╭─ Supplied records

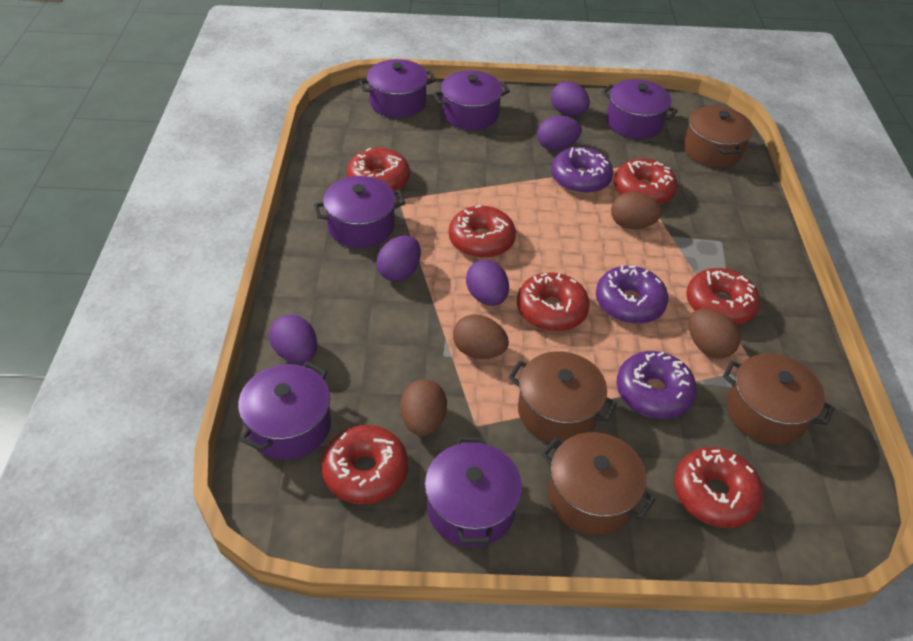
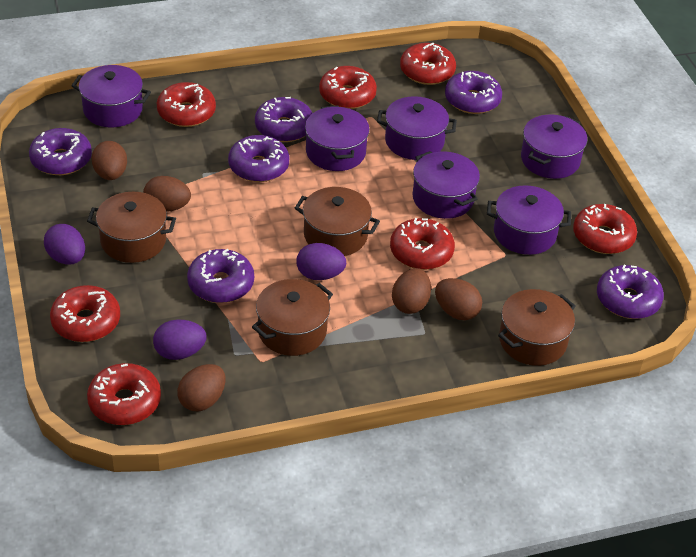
brown egg: 4 -> 5
purple donut: 3 -> 6
purple egg: 5 -> 3

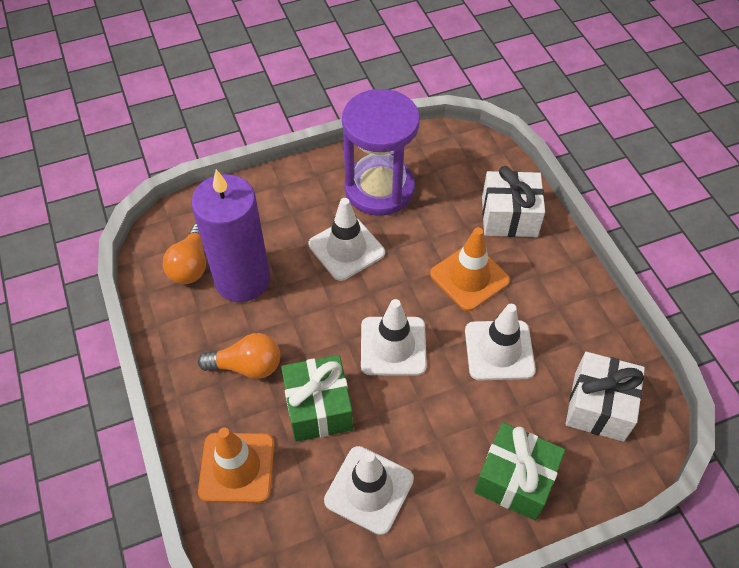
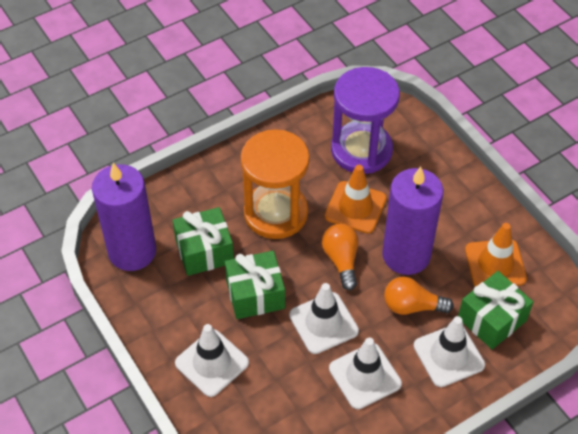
green gift: 2 -> 3
orange hourglass: 0 -> 1
purple candle: 1 -> 2
white gift: 2 -> 0

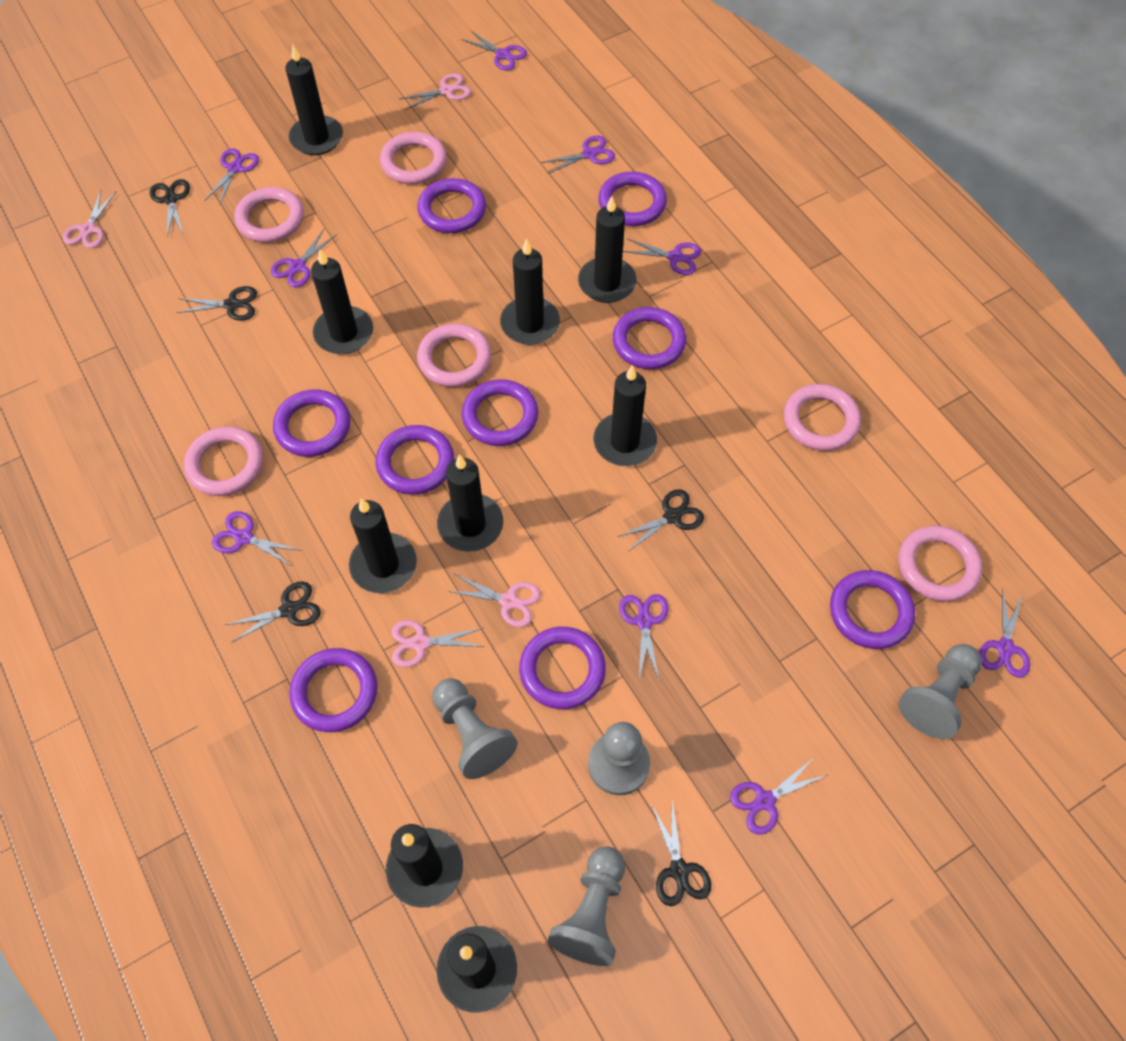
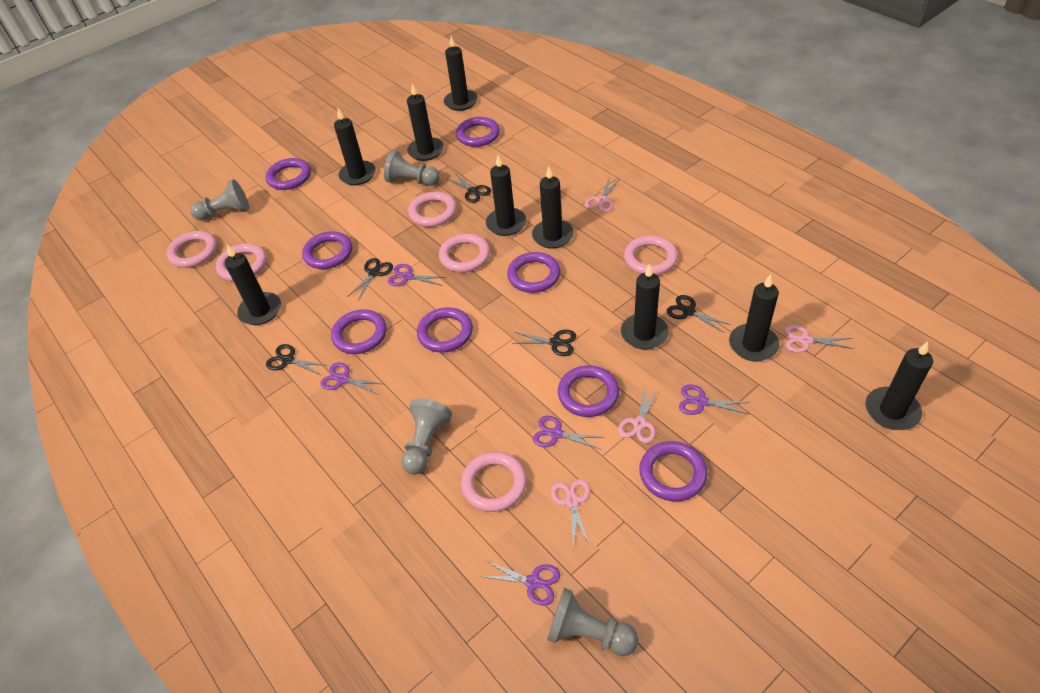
purple ring: 9 -> 8
purple scissors: 9 -> 5

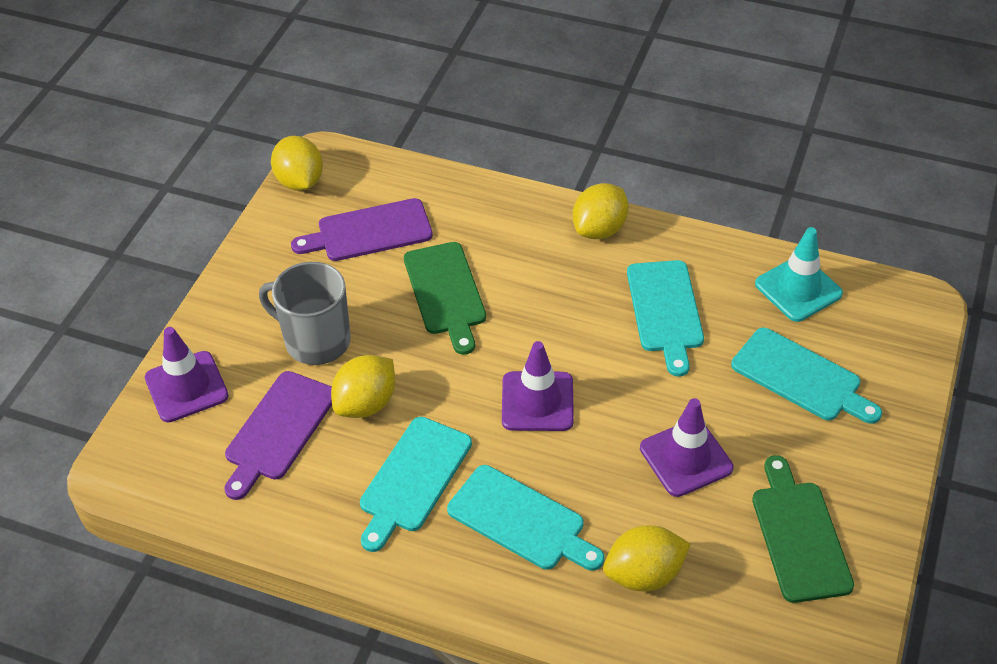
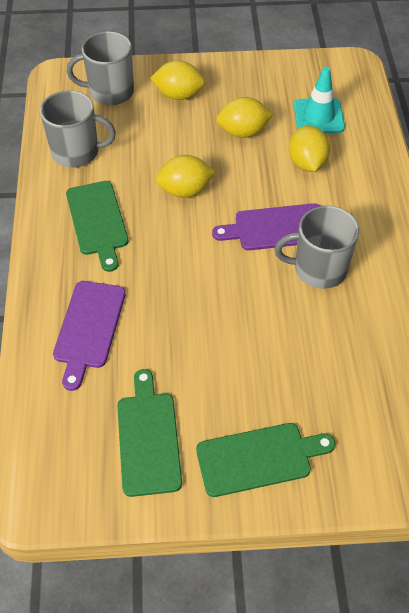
green cutting board: 2 -> 3
grey mug: 1 -> 3
purple traffic cone: 3 -> 0
turquoise cutting board: 4 -> 0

╰─

**What you have to do:** Could the data be reproduced exactly, with the pictures omitted?

**Result:**
brown egg: 4 -> 5
purple donut: 3 -> 6
purple egg: 5 -> 3

green gift: 2 -> 3
orange hourglass: 0 -> 1
purple candle: 1 -> 2
white gift: 2 -> 0

purple ring: 9 -> 8
purple scissors: 9 -> 5

green cutting board: 2 -> 3
grey mug: 1 -> 3
purple traffic cone: 3 -> 0
turquoise cutting board: 4 -> 0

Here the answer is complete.